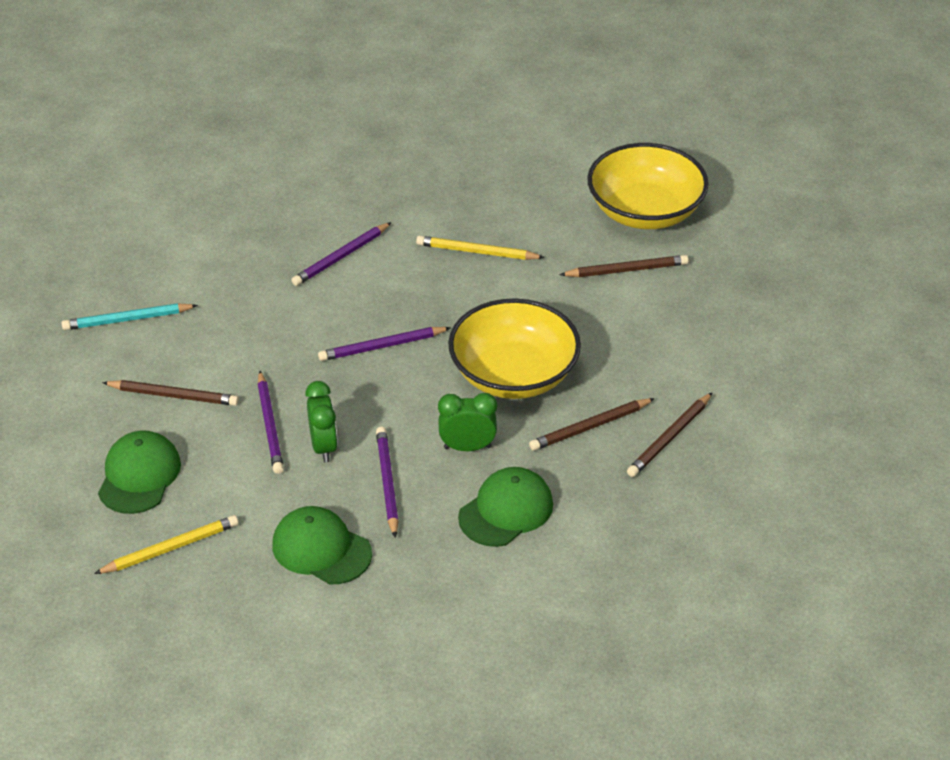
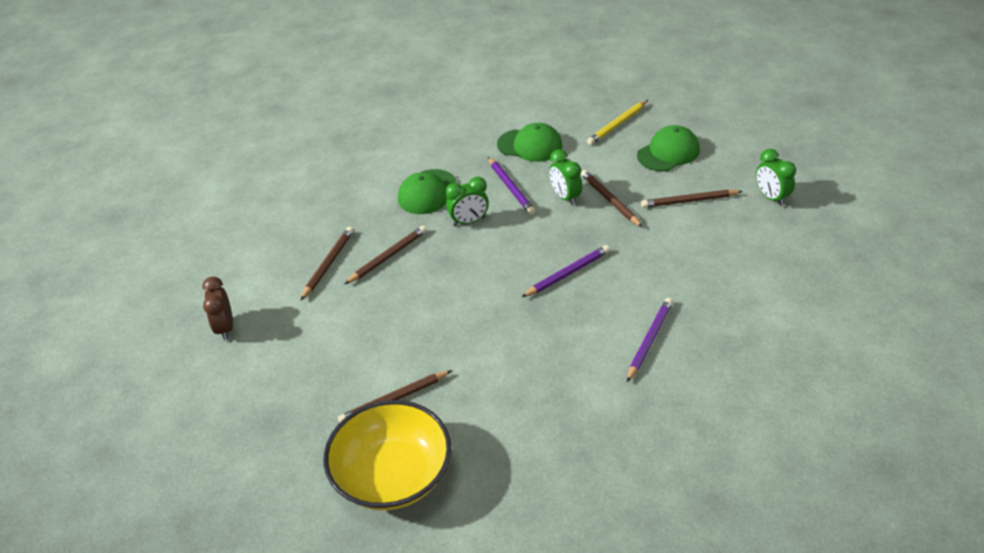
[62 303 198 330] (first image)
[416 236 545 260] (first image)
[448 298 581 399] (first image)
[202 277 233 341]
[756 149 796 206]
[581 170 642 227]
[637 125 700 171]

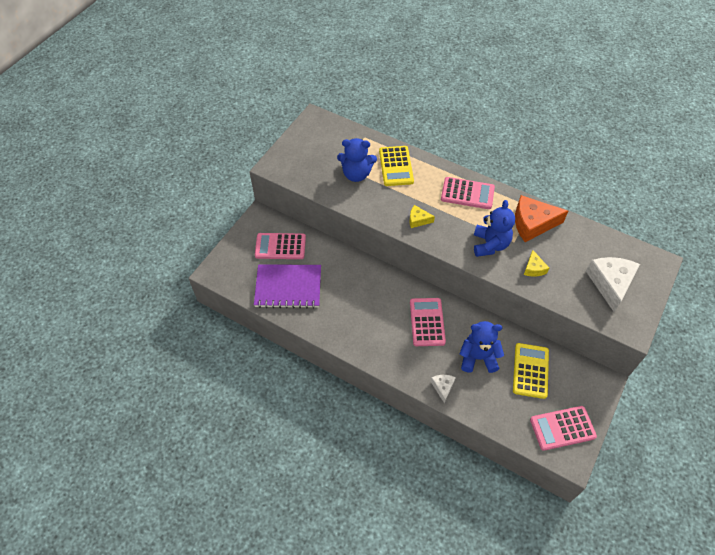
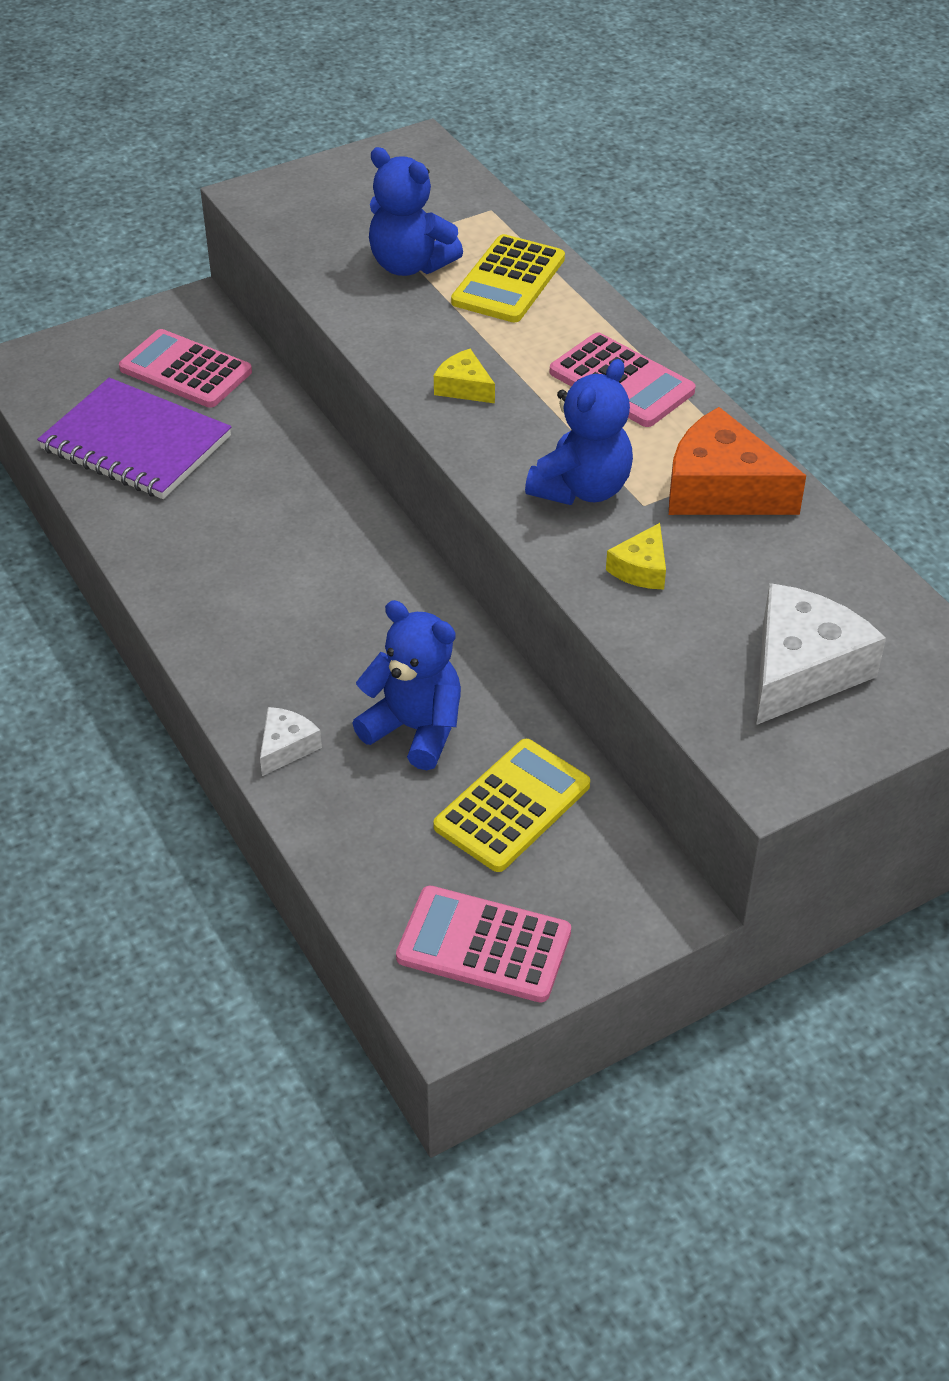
[410 298 446 346] (first image)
================================
§ Problem statement:
Everything in the data except the pictures must be retyped exactly.

§ Response to the exercise:
[62 303 198 330] (first image)
[416 236 545 260] (first image)
[448 298 581 399] (first image)
[202 277 233 341]
[756 149 796 206]
[581 170 642 227]
[637 125 700 171]

[410 298 446 346] (first image)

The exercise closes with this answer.